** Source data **
____________

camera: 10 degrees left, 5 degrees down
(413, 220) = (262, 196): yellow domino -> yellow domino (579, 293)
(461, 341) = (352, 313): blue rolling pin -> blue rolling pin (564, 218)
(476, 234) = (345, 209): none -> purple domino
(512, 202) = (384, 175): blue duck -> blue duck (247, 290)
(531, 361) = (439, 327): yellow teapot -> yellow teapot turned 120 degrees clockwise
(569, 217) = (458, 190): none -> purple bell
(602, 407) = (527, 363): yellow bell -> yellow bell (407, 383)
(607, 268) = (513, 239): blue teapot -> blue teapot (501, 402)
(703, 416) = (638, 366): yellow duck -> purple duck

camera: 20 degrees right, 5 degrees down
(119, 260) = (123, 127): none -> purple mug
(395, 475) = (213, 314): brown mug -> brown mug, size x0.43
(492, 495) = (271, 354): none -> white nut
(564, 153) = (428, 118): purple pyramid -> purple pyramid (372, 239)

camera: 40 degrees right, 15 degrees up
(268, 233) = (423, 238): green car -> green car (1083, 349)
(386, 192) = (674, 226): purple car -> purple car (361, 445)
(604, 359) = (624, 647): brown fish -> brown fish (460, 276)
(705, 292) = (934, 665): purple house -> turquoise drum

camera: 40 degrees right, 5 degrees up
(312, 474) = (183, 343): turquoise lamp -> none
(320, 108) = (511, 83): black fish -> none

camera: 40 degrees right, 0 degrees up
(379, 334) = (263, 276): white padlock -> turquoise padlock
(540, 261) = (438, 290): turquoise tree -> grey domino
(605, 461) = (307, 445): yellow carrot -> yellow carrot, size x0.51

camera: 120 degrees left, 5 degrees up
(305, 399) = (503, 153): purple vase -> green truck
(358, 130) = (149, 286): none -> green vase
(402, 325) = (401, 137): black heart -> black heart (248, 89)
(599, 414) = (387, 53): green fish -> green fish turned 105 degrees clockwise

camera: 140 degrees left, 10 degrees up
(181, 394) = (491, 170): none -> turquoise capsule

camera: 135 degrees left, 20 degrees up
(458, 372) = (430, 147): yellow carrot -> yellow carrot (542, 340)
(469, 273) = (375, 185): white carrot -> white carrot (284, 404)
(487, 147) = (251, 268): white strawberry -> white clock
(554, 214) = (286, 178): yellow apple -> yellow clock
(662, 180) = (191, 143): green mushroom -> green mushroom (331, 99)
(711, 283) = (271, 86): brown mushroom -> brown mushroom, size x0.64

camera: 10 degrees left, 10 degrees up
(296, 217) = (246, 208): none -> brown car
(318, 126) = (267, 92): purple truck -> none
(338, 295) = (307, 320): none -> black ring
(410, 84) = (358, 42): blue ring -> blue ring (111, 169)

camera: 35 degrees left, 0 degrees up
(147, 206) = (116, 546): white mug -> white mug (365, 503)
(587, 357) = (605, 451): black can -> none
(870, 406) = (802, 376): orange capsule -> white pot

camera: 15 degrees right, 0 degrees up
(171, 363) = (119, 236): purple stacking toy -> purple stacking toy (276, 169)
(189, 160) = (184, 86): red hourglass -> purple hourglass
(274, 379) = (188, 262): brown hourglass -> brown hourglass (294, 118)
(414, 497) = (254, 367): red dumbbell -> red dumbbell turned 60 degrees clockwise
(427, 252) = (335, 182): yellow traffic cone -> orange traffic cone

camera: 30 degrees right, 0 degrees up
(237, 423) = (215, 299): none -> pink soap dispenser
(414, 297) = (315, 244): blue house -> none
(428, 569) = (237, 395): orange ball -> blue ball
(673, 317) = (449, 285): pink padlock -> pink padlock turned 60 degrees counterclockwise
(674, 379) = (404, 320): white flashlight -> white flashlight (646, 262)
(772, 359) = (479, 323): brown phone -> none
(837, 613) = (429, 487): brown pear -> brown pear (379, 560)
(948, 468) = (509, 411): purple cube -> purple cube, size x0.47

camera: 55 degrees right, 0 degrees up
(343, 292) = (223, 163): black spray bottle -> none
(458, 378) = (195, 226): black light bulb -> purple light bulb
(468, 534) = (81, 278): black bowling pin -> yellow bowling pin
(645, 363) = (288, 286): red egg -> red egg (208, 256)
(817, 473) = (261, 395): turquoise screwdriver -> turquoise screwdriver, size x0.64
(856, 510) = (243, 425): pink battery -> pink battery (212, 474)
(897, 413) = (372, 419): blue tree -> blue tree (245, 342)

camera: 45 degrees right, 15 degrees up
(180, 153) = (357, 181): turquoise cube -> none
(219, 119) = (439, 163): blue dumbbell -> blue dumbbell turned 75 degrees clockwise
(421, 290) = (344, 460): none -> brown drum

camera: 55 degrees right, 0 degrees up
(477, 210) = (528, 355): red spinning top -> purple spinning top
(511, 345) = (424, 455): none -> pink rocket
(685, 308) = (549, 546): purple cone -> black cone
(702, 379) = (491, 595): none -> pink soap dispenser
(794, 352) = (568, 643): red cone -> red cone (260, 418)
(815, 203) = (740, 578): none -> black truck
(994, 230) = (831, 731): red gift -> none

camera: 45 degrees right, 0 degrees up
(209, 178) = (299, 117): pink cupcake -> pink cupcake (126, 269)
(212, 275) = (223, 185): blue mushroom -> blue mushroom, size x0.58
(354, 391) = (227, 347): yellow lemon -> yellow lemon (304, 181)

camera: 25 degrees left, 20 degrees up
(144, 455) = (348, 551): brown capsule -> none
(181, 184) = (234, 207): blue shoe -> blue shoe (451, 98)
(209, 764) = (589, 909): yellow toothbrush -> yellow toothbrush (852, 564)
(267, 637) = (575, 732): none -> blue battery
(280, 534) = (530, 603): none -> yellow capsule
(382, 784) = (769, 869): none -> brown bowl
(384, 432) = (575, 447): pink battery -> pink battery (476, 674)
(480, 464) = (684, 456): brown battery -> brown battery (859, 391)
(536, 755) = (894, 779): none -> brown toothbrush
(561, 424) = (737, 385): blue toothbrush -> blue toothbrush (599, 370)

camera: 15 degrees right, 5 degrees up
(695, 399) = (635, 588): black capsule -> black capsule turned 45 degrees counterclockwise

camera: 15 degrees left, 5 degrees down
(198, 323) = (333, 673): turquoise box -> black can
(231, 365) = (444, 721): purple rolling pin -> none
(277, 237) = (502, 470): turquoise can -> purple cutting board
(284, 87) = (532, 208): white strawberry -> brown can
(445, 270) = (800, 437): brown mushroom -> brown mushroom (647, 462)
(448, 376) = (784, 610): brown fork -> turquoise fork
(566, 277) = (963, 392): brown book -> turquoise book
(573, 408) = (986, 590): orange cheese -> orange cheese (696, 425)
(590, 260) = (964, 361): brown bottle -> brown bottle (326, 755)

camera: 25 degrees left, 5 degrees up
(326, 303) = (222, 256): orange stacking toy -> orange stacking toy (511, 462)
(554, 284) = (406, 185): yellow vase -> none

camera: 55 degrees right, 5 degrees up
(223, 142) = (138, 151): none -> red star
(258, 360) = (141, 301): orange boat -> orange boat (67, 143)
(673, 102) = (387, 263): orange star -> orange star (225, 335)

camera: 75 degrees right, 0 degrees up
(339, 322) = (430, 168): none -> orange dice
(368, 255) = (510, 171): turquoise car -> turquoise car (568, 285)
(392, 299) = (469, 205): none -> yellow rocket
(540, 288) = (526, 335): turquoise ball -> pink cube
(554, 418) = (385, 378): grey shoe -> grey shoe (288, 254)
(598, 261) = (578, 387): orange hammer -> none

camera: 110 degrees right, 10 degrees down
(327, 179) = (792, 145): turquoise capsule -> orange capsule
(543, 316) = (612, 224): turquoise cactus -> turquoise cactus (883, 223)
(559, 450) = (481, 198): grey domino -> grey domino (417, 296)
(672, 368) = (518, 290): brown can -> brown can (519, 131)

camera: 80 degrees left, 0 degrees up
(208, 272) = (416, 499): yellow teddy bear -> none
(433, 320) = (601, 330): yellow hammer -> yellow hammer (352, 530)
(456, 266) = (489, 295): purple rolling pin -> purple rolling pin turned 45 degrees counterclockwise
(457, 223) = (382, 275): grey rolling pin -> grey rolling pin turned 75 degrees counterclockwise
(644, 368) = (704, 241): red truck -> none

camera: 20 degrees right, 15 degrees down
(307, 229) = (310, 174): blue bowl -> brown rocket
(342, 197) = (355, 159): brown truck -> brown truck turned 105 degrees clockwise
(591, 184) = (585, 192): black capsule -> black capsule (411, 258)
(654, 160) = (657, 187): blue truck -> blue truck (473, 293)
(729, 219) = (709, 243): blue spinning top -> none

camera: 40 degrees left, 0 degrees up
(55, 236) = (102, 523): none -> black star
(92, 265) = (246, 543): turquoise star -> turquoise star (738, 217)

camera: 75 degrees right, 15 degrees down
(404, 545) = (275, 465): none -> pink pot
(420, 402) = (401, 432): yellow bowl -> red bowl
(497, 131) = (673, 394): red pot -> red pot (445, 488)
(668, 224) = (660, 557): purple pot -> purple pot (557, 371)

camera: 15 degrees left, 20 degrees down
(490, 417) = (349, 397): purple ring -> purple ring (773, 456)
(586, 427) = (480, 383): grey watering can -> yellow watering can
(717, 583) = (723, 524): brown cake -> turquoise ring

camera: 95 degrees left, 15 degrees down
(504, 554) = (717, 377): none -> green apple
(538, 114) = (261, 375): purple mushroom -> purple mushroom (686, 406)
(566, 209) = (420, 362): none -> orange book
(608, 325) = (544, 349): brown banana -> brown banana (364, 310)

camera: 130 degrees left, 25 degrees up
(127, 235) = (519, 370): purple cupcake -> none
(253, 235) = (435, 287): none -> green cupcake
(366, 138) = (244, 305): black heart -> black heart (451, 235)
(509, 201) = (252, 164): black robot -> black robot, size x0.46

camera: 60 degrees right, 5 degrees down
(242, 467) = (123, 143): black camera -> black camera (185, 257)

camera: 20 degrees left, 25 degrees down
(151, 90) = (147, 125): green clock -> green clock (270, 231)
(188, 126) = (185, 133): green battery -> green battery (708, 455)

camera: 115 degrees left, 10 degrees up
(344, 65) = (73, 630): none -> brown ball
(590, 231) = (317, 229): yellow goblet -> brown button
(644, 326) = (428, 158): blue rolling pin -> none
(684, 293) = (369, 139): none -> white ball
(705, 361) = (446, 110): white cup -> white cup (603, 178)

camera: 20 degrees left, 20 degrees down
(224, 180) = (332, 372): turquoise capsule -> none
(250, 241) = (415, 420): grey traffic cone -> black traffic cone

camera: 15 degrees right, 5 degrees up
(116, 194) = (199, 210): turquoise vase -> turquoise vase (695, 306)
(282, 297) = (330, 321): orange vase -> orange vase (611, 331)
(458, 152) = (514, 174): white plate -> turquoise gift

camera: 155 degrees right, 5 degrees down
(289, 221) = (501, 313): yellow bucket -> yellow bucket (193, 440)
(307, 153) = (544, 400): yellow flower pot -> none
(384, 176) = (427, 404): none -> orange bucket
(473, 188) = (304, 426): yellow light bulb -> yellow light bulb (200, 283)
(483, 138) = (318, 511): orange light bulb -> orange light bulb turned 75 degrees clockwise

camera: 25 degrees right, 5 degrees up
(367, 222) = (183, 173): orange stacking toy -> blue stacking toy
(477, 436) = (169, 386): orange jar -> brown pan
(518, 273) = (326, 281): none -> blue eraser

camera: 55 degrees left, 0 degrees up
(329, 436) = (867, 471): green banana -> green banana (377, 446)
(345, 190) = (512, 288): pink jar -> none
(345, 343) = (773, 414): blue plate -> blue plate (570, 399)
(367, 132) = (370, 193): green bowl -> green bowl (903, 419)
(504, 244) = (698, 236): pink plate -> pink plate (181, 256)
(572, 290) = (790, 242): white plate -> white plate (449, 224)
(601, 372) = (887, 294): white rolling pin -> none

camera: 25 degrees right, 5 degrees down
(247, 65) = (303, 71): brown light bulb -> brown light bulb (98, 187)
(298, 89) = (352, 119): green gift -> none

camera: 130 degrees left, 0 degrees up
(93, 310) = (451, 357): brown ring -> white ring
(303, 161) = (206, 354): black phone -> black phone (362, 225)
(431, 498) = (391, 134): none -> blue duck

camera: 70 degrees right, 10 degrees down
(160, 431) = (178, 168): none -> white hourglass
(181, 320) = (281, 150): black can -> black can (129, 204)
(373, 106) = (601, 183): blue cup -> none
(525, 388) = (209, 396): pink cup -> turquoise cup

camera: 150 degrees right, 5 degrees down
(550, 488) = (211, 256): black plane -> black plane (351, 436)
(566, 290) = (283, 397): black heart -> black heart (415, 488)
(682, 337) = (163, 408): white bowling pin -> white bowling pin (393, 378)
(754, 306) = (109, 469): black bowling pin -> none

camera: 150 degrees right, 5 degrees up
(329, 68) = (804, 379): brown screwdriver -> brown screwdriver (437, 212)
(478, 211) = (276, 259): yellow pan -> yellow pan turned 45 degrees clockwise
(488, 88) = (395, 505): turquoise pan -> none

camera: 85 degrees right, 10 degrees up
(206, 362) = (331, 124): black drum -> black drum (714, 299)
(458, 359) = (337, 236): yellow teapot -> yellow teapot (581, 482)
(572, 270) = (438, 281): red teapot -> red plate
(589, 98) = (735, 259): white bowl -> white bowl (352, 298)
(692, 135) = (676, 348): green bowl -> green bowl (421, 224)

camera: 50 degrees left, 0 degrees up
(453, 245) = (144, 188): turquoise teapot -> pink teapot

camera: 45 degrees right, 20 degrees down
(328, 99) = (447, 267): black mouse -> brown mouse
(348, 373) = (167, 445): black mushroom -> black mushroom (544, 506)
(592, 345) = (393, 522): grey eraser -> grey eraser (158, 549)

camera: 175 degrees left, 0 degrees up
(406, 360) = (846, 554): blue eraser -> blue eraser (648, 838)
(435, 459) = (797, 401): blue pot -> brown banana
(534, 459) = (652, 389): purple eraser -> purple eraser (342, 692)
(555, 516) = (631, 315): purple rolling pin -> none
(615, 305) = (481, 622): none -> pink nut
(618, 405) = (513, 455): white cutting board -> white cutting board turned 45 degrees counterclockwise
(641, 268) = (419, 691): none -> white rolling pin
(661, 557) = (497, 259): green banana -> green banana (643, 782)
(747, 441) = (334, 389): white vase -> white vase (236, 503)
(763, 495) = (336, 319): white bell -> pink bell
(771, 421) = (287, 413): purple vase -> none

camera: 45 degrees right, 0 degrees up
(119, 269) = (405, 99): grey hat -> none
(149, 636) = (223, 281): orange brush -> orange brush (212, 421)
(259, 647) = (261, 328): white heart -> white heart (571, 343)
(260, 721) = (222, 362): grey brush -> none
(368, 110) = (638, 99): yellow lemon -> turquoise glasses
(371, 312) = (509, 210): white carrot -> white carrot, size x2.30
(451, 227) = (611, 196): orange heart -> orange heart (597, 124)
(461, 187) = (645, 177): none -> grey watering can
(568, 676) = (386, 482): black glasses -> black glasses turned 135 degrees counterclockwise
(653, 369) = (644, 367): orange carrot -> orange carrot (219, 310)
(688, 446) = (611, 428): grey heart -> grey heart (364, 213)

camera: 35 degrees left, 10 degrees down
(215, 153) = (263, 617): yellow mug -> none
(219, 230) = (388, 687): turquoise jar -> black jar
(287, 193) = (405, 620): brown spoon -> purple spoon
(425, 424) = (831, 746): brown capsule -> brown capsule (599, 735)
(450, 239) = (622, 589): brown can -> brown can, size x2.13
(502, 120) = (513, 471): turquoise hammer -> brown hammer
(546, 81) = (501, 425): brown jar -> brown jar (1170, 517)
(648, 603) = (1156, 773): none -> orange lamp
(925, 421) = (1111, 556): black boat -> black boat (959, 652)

____________

** How to complete this task **
If a line of the entries contains "phone", it counts; say how many such lines there are and give only the number.

** Exercise output **
2